**Problem details**
Copy every line that contains the string "bulb" from the entries below.

Source data
......
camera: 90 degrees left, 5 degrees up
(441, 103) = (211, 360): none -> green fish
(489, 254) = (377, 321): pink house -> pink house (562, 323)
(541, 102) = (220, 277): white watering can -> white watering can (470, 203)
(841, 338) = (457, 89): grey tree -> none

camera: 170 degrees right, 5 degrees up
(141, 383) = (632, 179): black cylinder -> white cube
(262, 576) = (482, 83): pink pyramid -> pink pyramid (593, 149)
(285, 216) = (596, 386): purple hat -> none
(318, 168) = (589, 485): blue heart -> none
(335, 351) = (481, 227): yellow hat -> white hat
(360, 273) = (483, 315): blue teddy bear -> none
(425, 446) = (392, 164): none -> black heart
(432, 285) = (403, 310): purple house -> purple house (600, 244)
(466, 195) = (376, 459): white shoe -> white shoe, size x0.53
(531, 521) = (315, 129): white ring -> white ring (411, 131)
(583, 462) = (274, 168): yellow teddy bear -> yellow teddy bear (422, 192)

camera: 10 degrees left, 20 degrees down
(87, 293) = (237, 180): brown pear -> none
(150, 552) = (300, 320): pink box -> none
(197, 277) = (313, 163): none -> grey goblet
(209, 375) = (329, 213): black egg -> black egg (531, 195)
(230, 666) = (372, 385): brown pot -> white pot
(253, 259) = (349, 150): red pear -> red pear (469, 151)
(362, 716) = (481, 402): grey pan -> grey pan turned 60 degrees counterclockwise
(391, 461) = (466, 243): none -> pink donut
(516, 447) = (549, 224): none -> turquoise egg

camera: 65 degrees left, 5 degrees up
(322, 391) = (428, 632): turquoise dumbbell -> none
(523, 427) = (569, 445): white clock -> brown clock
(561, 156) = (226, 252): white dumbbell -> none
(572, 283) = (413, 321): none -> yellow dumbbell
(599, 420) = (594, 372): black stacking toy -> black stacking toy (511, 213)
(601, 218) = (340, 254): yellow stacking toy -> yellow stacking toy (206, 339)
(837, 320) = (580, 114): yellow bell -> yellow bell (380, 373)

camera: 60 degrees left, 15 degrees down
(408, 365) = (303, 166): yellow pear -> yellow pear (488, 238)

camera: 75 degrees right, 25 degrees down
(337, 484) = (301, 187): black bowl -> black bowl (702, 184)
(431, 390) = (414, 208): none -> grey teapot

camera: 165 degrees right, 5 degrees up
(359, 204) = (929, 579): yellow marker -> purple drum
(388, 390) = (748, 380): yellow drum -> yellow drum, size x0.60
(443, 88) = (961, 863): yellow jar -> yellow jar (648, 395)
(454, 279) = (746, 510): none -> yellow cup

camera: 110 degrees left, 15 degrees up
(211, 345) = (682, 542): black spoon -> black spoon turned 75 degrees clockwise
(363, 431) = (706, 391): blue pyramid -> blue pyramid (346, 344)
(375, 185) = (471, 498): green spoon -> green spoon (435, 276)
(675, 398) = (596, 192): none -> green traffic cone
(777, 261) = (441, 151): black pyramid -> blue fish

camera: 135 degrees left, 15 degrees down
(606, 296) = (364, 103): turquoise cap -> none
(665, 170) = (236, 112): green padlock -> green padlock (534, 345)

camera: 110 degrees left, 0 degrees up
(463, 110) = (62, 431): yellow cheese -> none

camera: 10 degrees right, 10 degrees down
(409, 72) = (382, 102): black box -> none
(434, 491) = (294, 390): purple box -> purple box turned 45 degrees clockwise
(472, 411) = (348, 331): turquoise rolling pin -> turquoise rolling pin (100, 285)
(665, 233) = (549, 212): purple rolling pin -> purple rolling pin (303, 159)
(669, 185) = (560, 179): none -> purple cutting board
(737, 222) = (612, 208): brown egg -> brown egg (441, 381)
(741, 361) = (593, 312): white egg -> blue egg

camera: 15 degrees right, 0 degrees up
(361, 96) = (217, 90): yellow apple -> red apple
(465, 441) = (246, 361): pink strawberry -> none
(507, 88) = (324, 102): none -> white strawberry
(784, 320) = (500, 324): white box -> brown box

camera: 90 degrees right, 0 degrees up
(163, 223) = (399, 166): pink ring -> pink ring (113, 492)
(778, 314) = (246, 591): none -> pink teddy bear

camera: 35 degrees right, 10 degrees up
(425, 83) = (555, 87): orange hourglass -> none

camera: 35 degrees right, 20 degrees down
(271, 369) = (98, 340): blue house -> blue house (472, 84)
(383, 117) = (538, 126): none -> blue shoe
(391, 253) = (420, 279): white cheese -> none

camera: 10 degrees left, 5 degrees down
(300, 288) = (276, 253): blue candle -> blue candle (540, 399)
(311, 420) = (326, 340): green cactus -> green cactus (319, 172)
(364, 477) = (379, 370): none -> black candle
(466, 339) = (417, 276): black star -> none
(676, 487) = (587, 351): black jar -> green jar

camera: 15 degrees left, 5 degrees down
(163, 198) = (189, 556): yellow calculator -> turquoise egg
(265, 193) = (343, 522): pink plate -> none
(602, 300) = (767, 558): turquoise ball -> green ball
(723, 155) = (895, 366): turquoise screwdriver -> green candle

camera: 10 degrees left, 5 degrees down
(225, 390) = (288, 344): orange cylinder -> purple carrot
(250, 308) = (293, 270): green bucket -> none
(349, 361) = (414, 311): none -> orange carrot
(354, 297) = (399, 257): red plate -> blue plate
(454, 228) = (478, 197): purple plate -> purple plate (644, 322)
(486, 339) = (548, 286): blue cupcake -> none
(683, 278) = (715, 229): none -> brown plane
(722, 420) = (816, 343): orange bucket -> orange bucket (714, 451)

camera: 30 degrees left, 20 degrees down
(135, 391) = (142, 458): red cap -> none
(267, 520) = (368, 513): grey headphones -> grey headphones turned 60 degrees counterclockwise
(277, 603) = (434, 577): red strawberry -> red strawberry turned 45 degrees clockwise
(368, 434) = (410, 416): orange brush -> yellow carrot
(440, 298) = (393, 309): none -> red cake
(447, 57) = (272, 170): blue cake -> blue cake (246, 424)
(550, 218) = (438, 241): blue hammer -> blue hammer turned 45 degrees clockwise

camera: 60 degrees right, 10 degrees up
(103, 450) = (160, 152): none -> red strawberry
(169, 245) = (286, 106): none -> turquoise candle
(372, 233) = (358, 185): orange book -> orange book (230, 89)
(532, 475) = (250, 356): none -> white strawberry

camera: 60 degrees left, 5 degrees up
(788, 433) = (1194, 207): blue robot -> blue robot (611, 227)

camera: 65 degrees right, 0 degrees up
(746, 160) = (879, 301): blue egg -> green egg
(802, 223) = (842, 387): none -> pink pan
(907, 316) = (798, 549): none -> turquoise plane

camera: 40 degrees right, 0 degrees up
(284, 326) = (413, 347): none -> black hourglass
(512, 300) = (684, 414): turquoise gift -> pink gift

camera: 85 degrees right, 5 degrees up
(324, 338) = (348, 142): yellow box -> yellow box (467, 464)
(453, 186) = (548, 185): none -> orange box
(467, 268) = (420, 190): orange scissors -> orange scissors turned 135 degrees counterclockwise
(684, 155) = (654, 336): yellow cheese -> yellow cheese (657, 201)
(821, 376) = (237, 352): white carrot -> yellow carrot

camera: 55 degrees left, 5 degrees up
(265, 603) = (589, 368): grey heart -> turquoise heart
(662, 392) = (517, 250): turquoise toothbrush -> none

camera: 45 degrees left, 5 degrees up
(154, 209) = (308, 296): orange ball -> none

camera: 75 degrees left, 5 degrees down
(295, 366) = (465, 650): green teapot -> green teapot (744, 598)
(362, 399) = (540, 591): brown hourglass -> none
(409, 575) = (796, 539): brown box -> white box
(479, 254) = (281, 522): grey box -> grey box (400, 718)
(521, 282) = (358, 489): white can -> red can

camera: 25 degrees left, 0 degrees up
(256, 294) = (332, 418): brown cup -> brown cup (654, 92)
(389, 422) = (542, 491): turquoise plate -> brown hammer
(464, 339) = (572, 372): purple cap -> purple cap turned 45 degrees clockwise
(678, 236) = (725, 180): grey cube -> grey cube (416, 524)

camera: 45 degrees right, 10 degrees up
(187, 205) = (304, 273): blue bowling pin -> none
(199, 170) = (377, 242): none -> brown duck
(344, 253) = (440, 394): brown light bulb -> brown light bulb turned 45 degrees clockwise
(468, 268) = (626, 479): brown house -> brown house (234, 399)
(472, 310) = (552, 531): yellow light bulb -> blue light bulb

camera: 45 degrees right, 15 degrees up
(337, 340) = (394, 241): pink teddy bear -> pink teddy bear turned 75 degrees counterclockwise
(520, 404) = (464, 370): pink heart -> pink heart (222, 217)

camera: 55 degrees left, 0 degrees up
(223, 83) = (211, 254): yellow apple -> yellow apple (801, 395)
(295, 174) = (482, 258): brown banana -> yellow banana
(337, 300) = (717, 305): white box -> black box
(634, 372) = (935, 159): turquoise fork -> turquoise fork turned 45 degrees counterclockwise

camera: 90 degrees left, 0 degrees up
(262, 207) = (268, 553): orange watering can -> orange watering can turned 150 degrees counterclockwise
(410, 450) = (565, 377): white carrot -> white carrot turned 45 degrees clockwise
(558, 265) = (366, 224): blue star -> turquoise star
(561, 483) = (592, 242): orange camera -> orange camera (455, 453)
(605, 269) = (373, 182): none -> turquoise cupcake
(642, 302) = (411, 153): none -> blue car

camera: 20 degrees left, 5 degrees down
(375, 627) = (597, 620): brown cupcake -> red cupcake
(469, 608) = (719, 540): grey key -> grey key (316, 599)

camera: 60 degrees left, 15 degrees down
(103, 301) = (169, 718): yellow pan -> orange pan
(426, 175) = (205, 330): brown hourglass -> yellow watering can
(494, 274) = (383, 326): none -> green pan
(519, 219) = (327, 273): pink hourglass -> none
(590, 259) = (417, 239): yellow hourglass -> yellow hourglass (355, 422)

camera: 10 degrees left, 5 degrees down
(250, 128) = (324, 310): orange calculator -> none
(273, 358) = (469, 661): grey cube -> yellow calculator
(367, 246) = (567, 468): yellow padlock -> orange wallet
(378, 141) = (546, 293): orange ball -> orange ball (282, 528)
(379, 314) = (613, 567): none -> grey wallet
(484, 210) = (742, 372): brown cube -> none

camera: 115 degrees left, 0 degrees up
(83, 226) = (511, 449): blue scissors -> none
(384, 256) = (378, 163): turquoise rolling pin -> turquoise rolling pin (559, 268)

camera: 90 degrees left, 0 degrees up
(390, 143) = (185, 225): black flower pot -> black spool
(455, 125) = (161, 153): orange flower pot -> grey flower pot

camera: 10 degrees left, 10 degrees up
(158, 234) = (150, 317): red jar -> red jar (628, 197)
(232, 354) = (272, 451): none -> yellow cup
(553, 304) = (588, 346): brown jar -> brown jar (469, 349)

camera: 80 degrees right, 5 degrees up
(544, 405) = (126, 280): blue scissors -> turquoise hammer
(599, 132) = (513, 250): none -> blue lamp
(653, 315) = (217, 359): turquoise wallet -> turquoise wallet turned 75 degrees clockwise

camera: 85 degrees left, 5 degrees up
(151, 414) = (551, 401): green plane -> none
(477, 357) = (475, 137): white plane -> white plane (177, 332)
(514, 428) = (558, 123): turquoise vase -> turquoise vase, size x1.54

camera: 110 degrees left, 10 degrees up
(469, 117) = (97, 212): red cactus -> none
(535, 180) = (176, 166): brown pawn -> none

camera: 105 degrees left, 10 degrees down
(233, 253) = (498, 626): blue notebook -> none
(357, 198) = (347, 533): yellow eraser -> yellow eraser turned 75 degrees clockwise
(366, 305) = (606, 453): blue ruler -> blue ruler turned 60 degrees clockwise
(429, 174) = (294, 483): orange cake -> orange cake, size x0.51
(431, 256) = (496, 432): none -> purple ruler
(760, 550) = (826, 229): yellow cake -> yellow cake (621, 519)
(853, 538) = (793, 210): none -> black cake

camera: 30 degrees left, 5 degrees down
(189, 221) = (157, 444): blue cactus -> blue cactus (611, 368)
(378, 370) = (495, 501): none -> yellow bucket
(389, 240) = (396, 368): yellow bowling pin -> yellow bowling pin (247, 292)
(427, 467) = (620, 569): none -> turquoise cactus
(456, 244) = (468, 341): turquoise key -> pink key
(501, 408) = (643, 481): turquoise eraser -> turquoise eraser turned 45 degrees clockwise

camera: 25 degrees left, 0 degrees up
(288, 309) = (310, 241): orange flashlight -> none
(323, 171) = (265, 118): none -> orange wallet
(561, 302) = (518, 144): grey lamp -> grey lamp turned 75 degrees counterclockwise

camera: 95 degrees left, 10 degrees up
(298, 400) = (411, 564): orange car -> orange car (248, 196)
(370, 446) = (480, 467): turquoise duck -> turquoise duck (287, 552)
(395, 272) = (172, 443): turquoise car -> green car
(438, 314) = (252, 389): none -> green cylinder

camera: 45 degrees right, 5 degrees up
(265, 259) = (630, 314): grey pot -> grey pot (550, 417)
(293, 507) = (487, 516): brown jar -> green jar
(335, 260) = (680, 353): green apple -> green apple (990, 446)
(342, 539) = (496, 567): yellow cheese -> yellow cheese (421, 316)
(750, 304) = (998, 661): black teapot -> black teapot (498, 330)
......
**Task answer**
(344, 253) = (440, 394): brown light bulb -> brown light bulb turned 45 degrees clockwise
(472, 310) = (552, 531): yellow light bulb -> blue light bulb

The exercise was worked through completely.